(Object matching data)
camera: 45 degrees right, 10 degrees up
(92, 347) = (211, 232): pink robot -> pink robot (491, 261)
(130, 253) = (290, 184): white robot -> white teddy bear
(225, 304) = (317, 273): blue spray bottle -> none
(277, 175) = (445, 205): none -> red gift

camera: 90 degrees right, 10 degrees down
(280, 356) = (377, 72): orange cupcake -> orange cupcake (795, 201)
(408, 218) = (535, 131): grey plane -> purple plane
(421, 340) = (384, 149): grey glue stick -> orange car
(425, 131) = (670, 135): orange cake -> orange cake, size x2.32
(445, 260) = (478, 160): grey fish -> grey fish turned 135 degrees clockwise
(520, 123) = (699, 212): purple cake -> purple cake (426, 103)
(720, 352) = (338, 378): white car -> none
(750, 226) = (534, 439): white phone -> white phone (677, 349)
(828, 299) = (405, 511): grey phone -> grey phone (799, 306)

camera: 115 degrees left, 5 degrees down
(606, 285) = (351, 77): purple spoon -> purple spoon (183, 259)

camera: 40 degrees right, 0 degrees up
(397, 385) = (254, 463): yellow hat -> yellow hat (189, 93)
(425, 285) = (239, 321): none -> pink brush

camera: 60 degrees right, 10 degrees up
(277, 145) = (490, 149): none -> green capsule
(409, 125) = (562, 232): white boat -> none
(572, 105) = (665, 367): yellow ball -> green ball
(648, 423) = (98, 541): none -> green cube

• _What this task involves_: Nothing in the data above should change. Please copy it all.

• _Completed task_:
camera: 45 degrees right, 10 degrees up
(92, 347) = (211, 232): pink robot -> pink robot (491, 261)
(130, 253) = (290, 184): white robot -> white teddy bear
(225, 304) = (317, 273): blue spray bottle -> none
(277, 175) = (445, 205): none -> red gift

camera: 90 degrees right, 10 degrees down
(280, 356) = (377, 72): orange cupcake -> orange cupcake (795, 201)
(408, 218) = (535, 131): grey plane -> purple plane
(421, 340) = (384, 149): grey glue stick -> orange car
(425, 131) = (670, 135): orange cake -> orange cake, size x2.32
(445, 260) = (478, 160): grey fish -> grey fish turned 135 degrees clockwise
(520, 123) = (699, 212): purple cake -> purple cake (426, 103)
(720, 352) = (338, 378): white car -> none
(750, 226) = (534, 439): white phone -> white phone (677, 349)
(828, 299) = (405, 511): grey phone -> grey phone (799, 306)

camera: 115 degrees left, 5 degrees down
(606, 285) = (351, 77): purple spoon -> purple spoon (183, 259)

camera: 40 degrees right, 0 degrees up
(397, 385) = (254, 463): yellow hat -> yellow hat (189, 93)
(425, 285) = (239, 321): none -> pink brush

camera: 60 degrees right, 10 degrees up
(277, 145) = (490, 149): none -> green capsule
(409, 125) = (562, 232): white boat -> none
(572, 105) = (665, 367): yellow ball -> green ball
(648, 423) = (98, 541): none -> green cube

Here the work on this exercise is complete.